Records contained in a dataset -
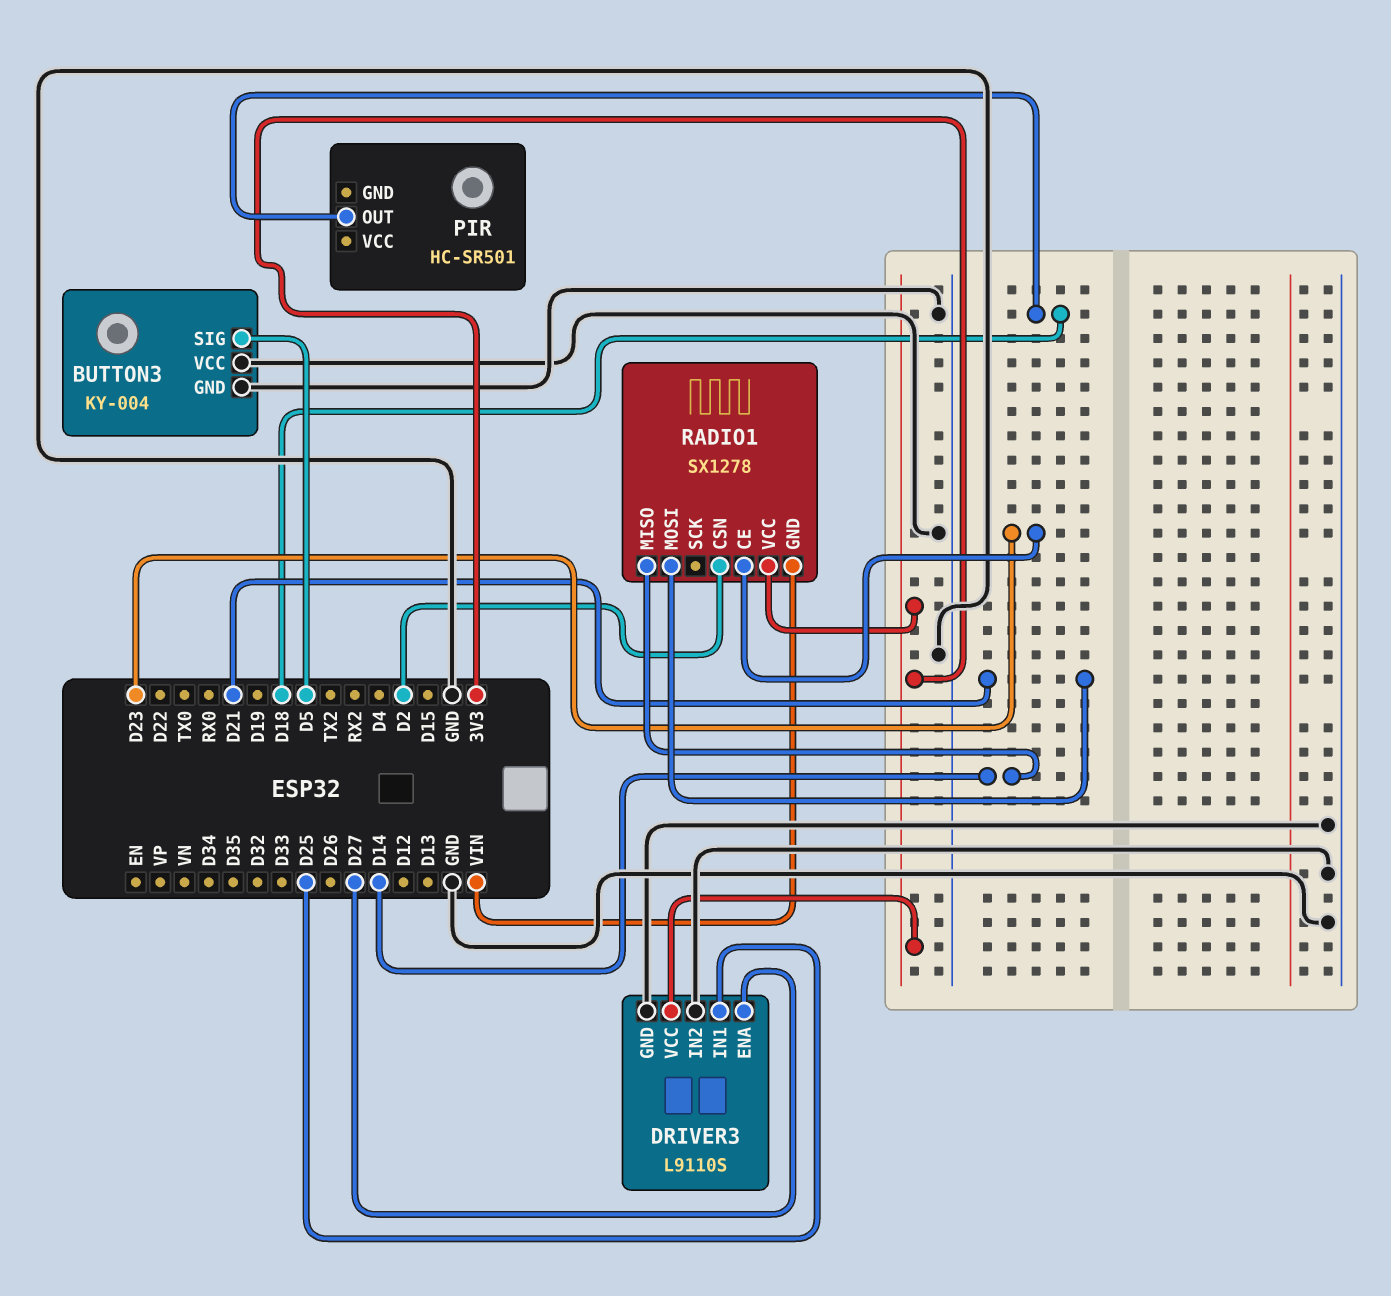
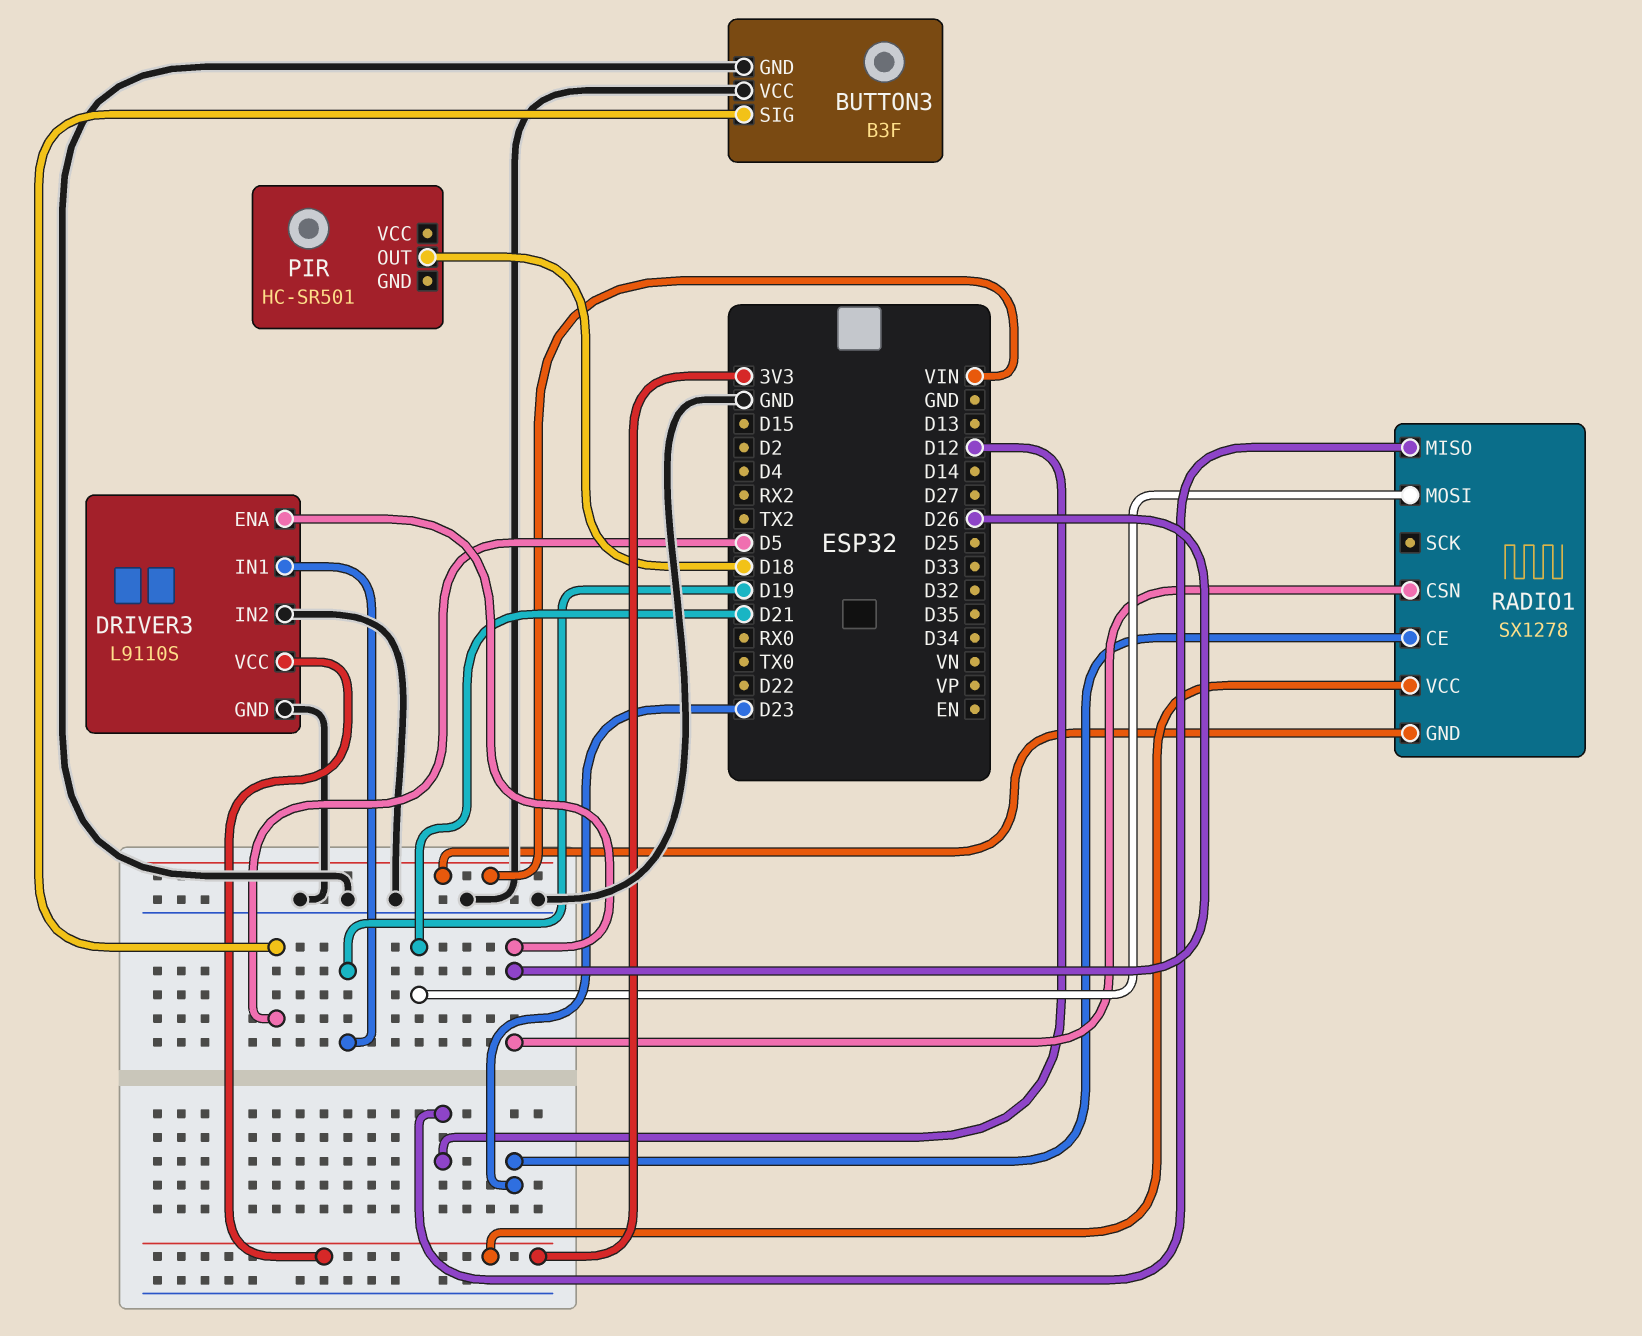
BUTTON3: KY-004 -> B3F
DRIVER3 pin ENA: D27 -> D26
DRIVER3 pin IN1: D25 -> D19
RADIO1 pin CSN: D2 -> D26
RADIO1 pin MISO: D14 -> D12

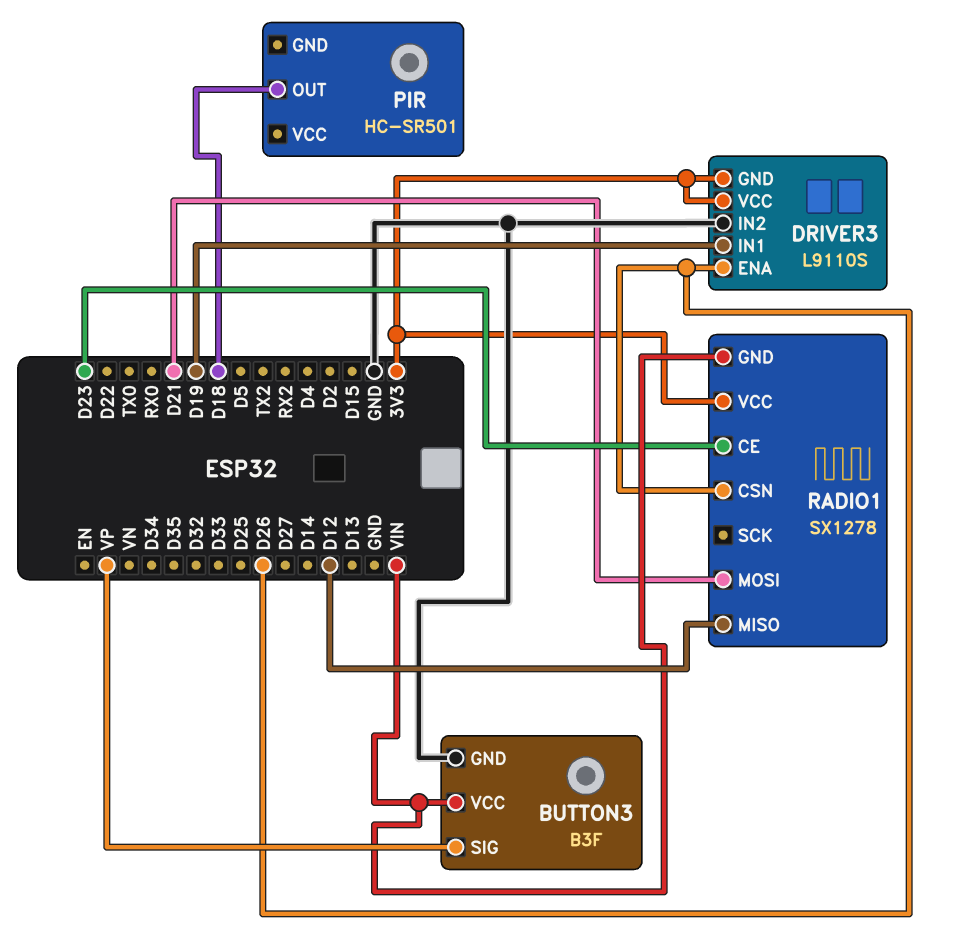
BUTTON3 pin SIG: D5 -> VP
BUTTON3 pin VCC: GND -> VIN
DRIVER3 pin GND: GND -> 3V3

==

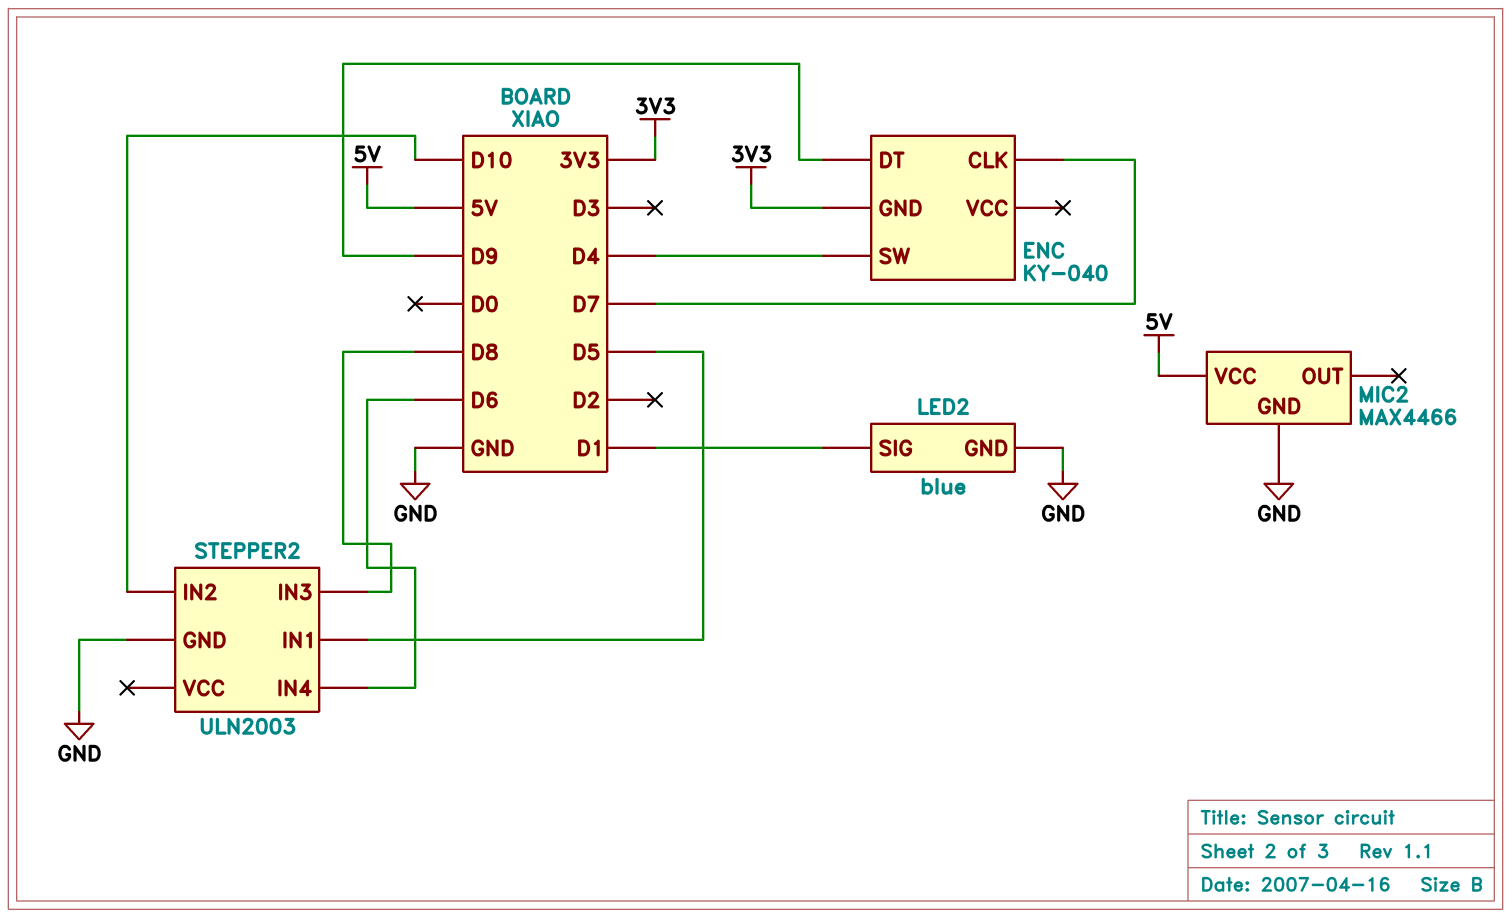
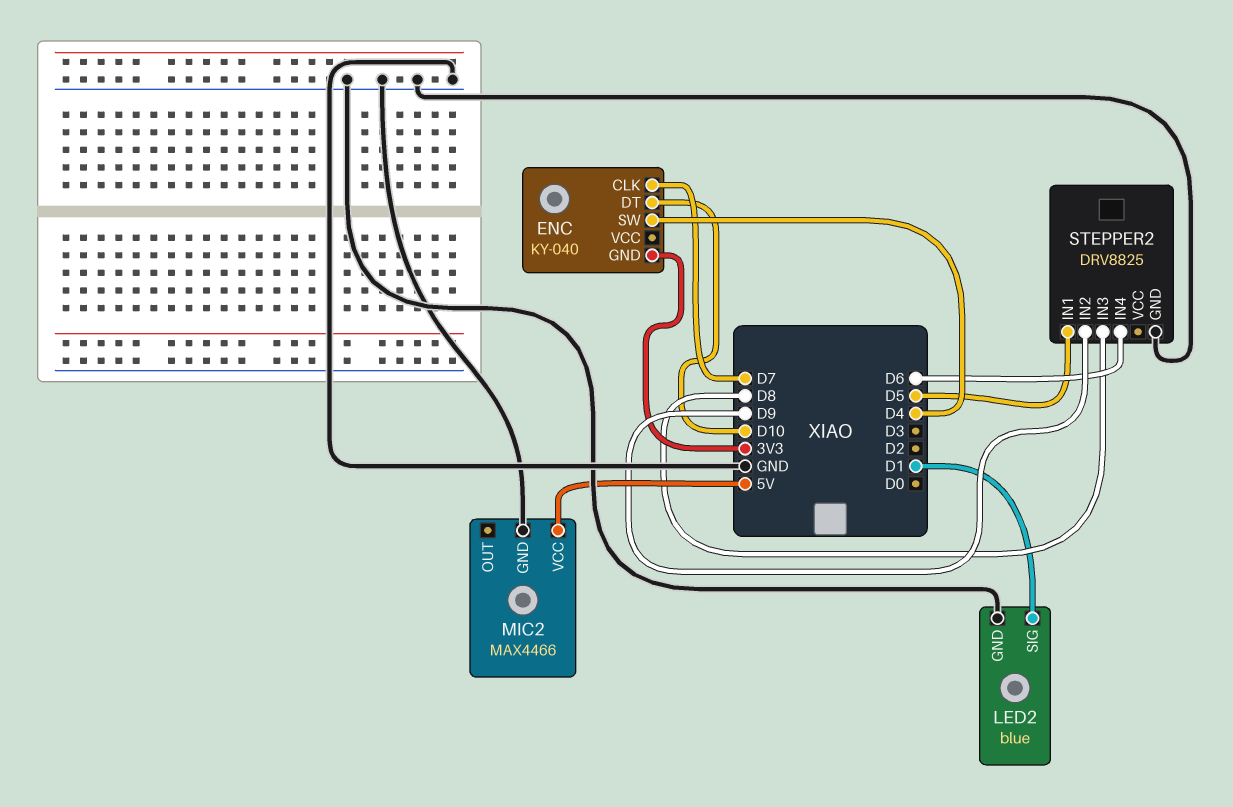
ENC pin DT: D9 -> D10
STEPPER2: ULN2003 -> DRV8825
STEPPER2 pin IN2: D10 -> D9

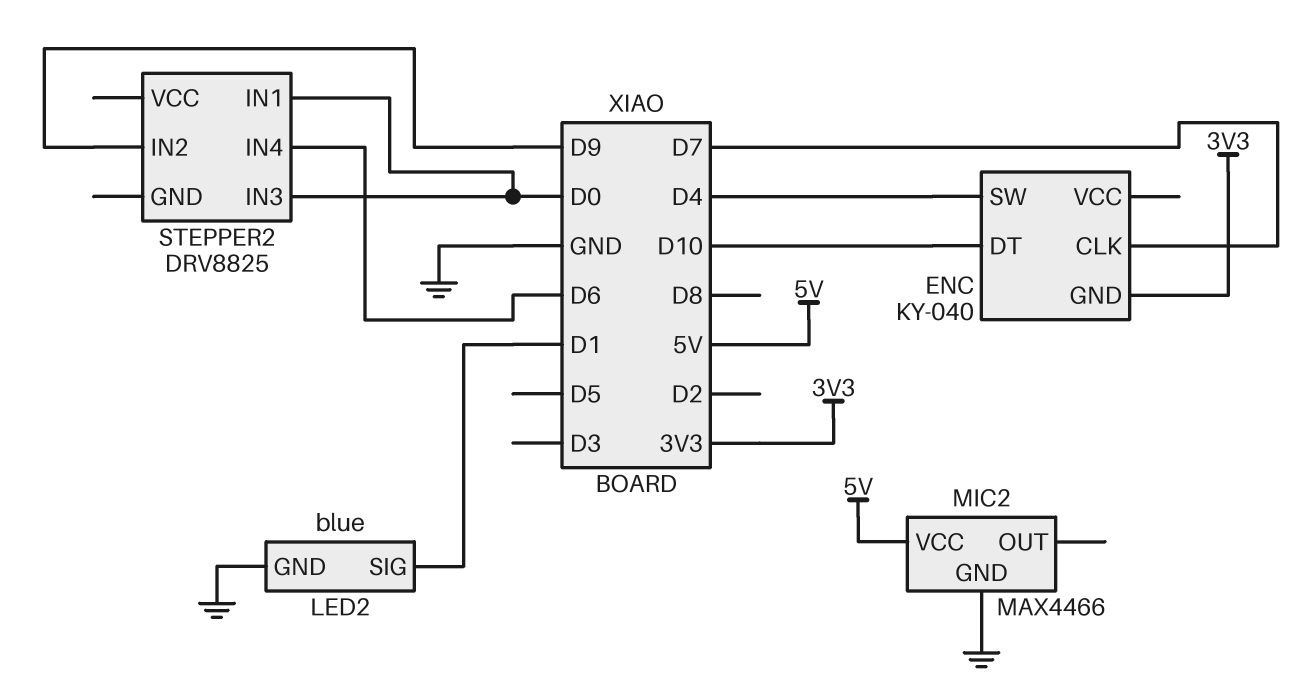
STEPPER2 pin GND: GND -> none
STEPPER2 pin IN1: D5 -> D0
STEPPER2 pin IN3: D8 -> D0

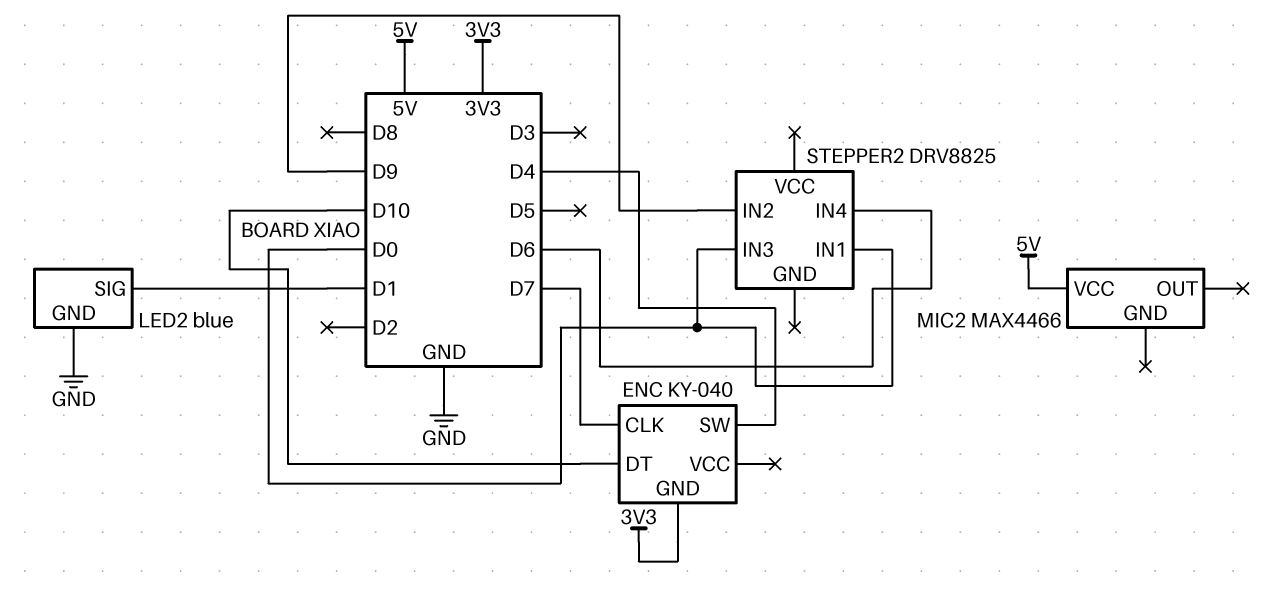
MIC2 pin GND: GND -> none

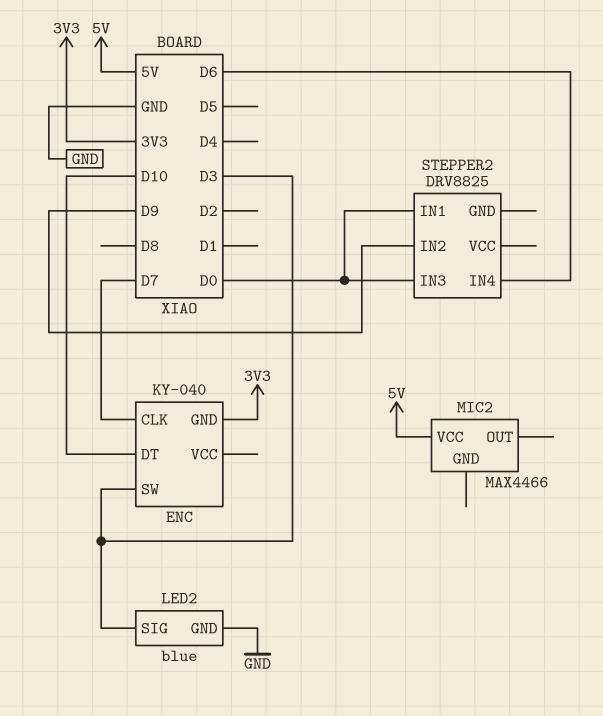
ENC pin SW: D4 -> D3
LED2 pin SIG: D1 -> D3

What is being asked -
Copy only what lies between the line with "BUTTON3: KY-004 -> B3F" and the line with "DRIVER3 pin GND: GND -> 3V3", those two lines included, exactly as given above; pictures stay out.

Expected answer -
BUTTON3: KY-004 -> B3F
DRIVER3 pin ENA: D27 -> D26
DRIVER3 pin IN1: D25 -> D19
RADIO1 pin CSN: D2 -> D26
RADIO1 pin MISO: D14 -> D12

BUTTON3 pin SIG: D5 -> VP
BUTTON3 pin VCC: GND -> VIN
DRIVER3 pin GND: GND -> 3V3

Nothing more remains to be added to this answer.